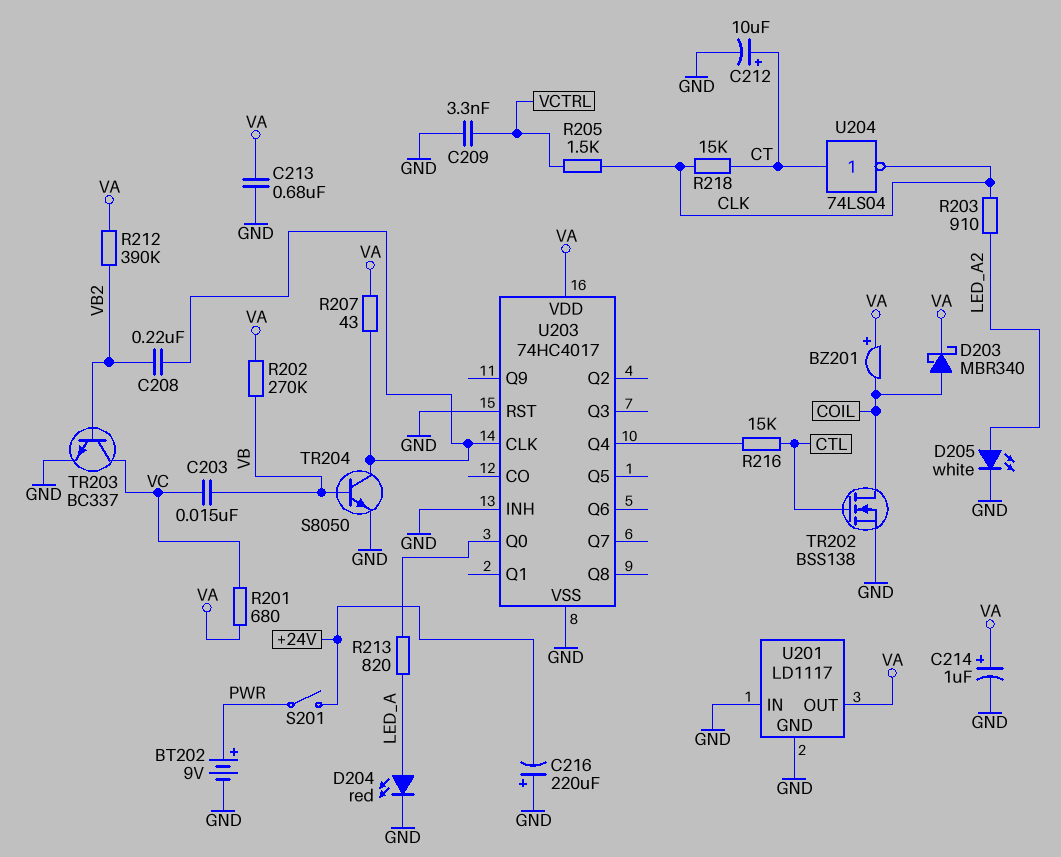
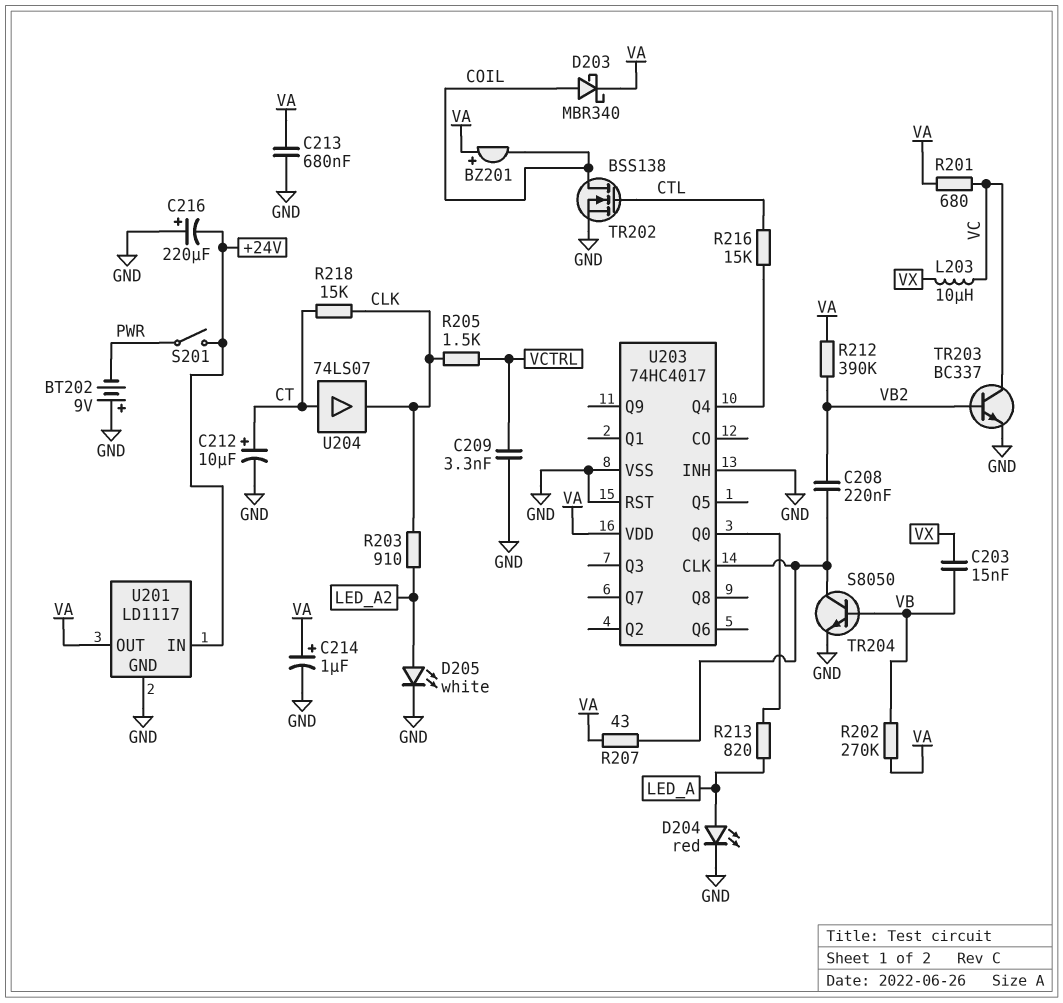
BT202: 9V (plus PWR, minus GND) -> 9V (plus GND, minus PWR)
C203: 15nF (VB, VC) -> 15nF (VB, VX)
L203: none -> 10uH (VC, VX)
U201 pin IN: GND -> +24V
U204: NOT 74LS04 (in CT, out CLK) -> buffer 74LS07 (in CT, out CLK)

::::

Task item
Leave the pictures out and print the records above exactly as they stand.

Completed exercise
BT202: 9V (plus PWR, minus GND) -> 9V (plus GND, minus PWR)
C203: 15nF (VB, VC) -> 15nF (VB, VX)
L203: none -> 10uH (VC, VX)
U201 pin IN: GND -> +24V
U204: NOT 74LS04 (in CT, out CLK) -> buffer 74LS07 (in CT, out CLK)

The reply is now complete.